# Source material
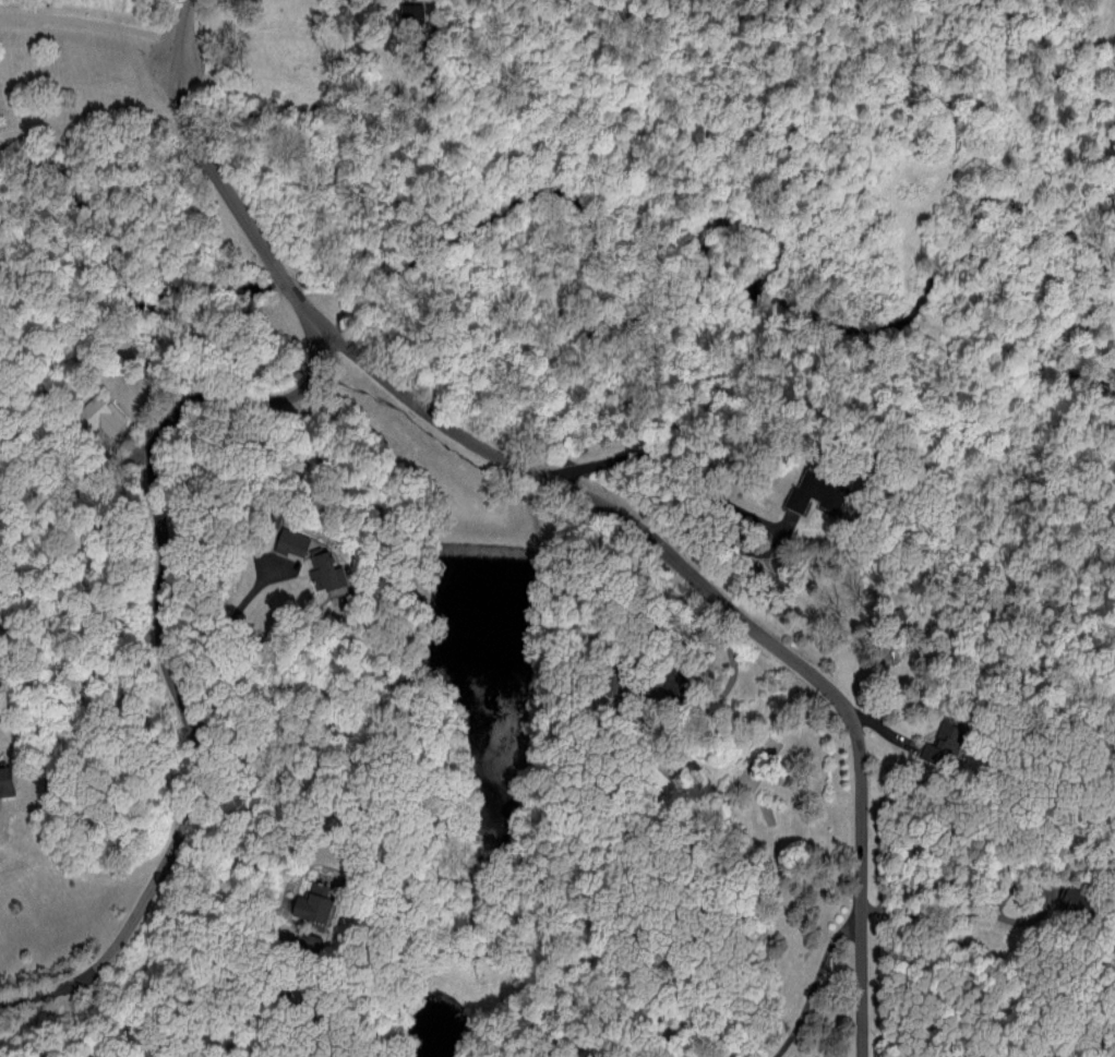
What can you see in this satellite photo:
building: (401, 14)
road: (90, 23)
road: (213, 172)
building: (101, 416)
road: (677, 473)
building: (812, 494)
building: (290, 541)
building: (322, 571)
road: (731, 601)
road: (228, 649)
road: (164, 653)
road: (729, 689)
building: (926, 751)
building: (5, 782)
building: (309, 903)
road: (1001, 904)
road: (280, 956)
road: (820, 988)
road: (991, 1019)
road: (80, 1024)

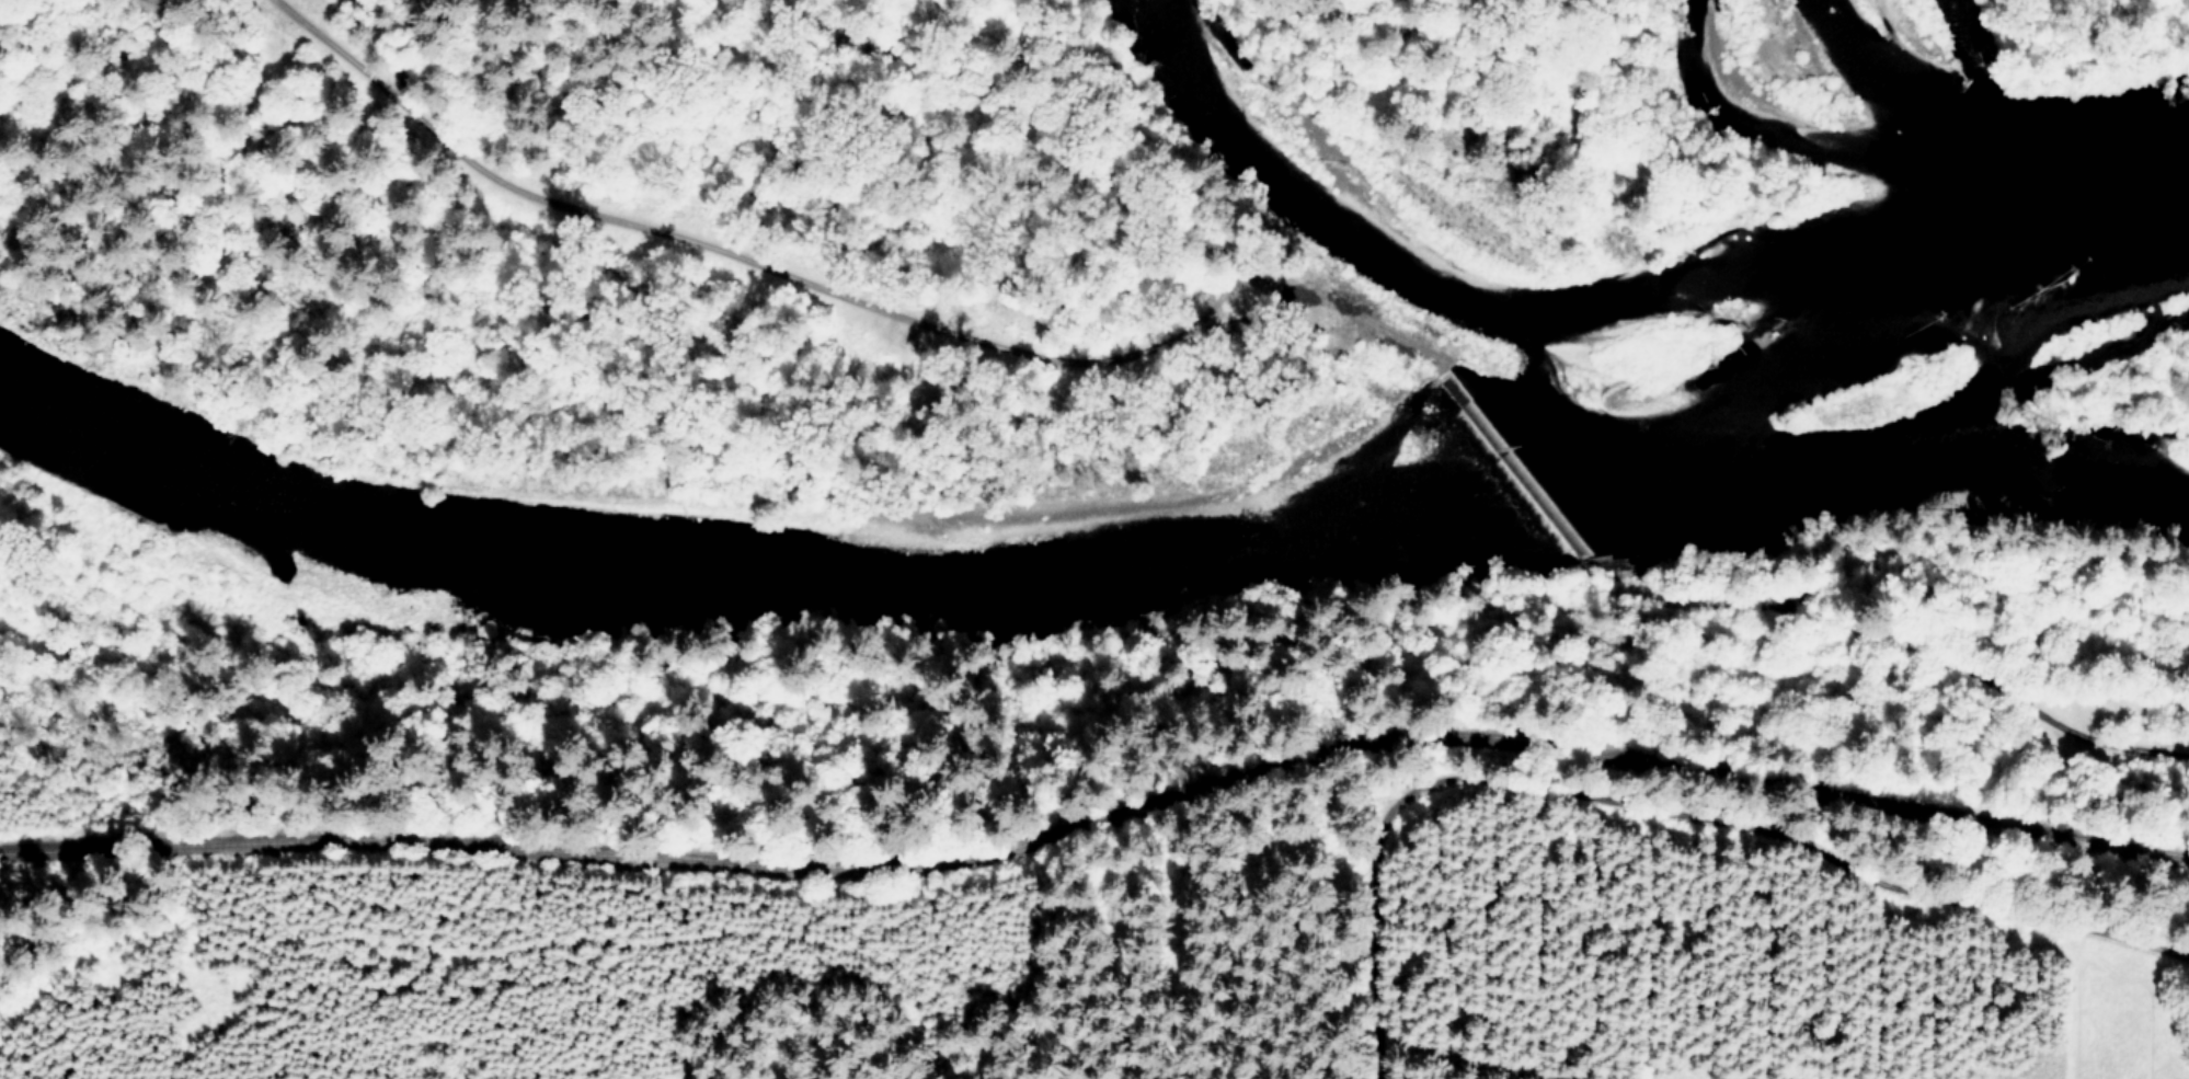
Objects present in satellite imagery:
road: (719, 248)
road: (1270, 290)
road: (1348, 311)
dam: (1511, 472)
river: (1118, 571)
road: (1903, 642)
road: (1663, 807)
railway: (1101, 811)

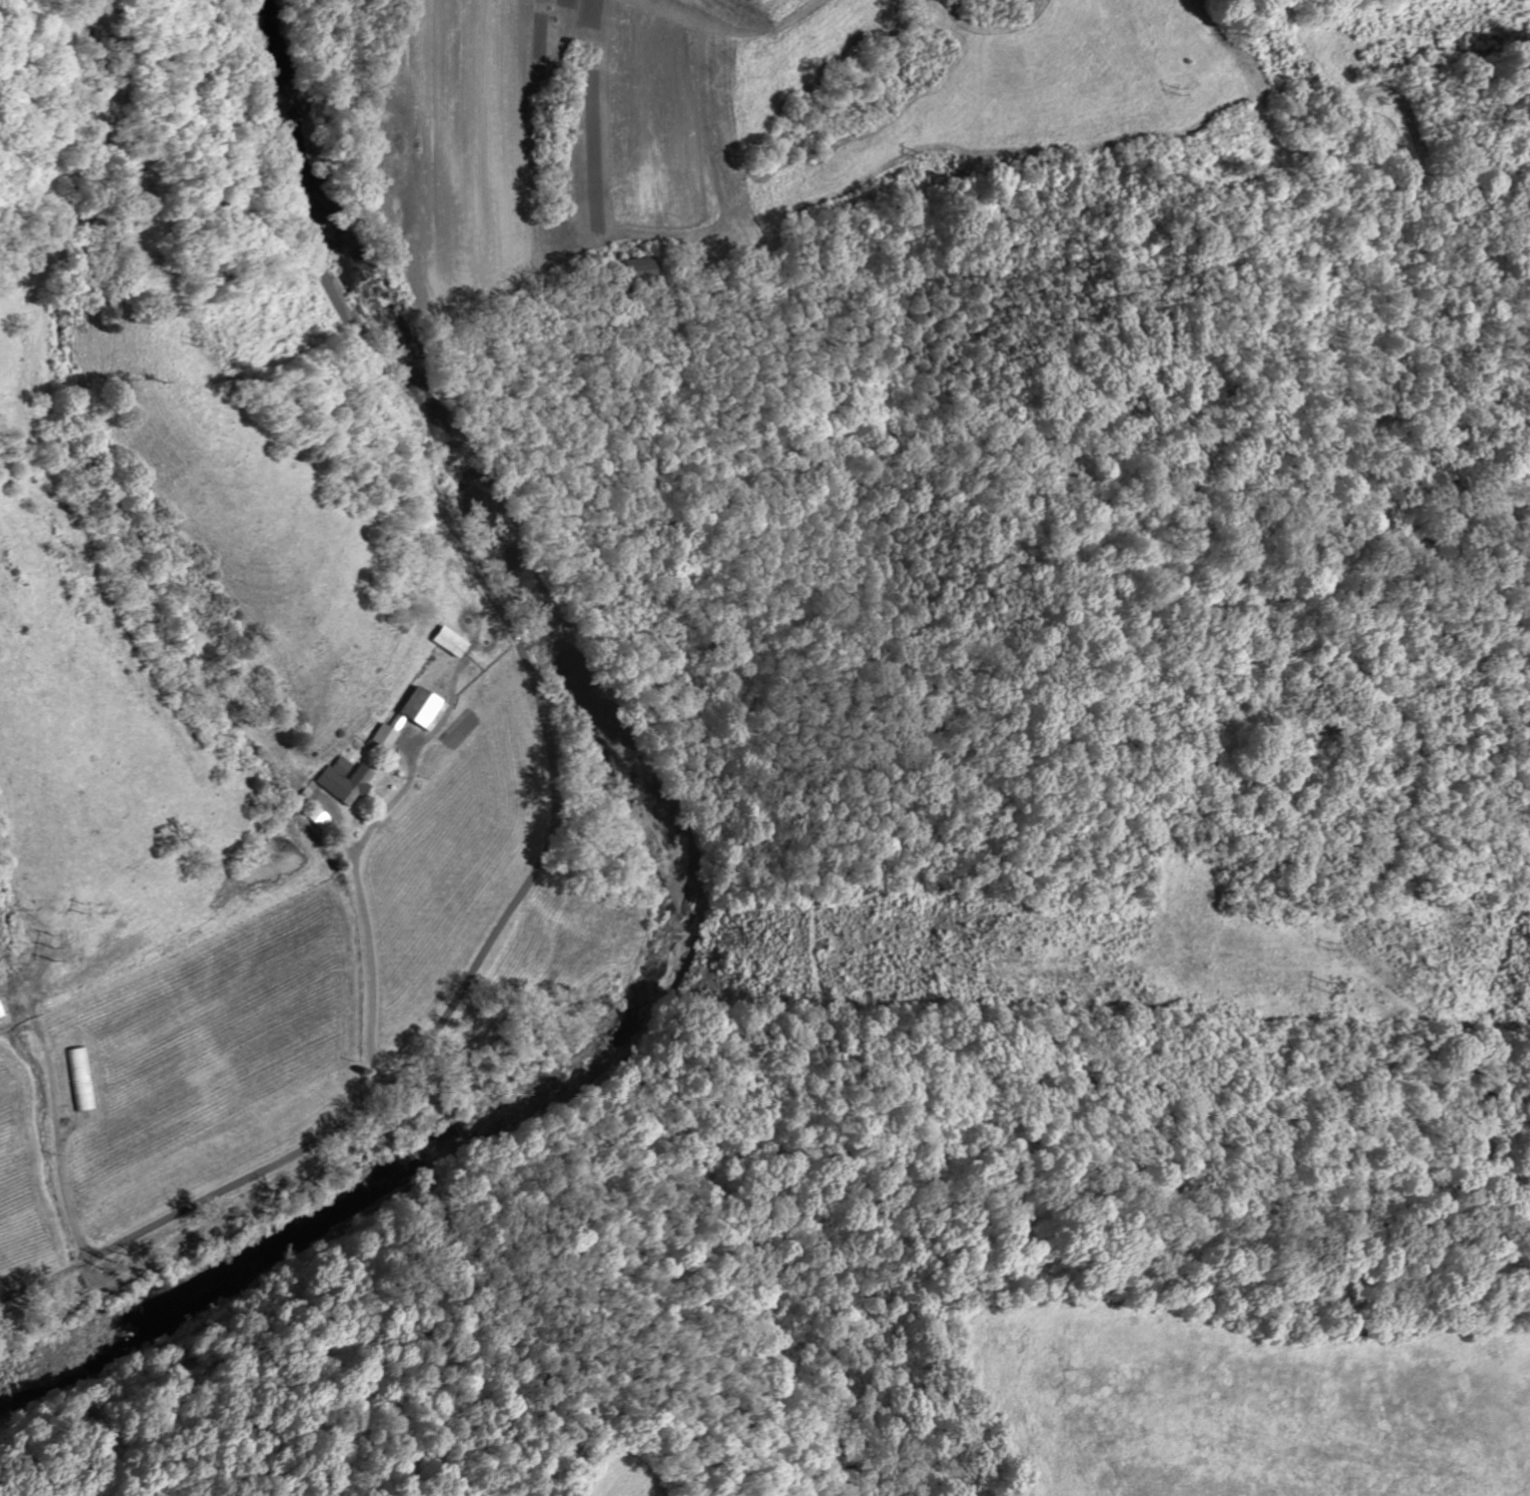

# Task requirements
Omitting the pictures, repeat all entries exactly.

# Solution to the exercise
What can you see in this satellite photo:
building: (401, 14)
road: (90, 23)
road: (213, 172)
building: (101, 416)
road: (677, 473)
building: (812, 494)
building: (290, 541)
building: (322, 571)
road: (731, 601)
road: (228, 649)
road: (164, 653)
road: (729, 689)
building: (926, 751)
building: (5, 782)
building: (309, 903)
road: (1001, 904)
road: (280, 956)
road: (820, 988)
road: (991, 1019)
road: (80, 1024)

Objects present in satellite imagery:
road: (719, 248)
road: (1270, 290)
road: (1348, 311)
dam: (1511, 472)
river: (1118, 571)
road: (1903, 642)
road: (1663, 807)
railway: (1101, 811)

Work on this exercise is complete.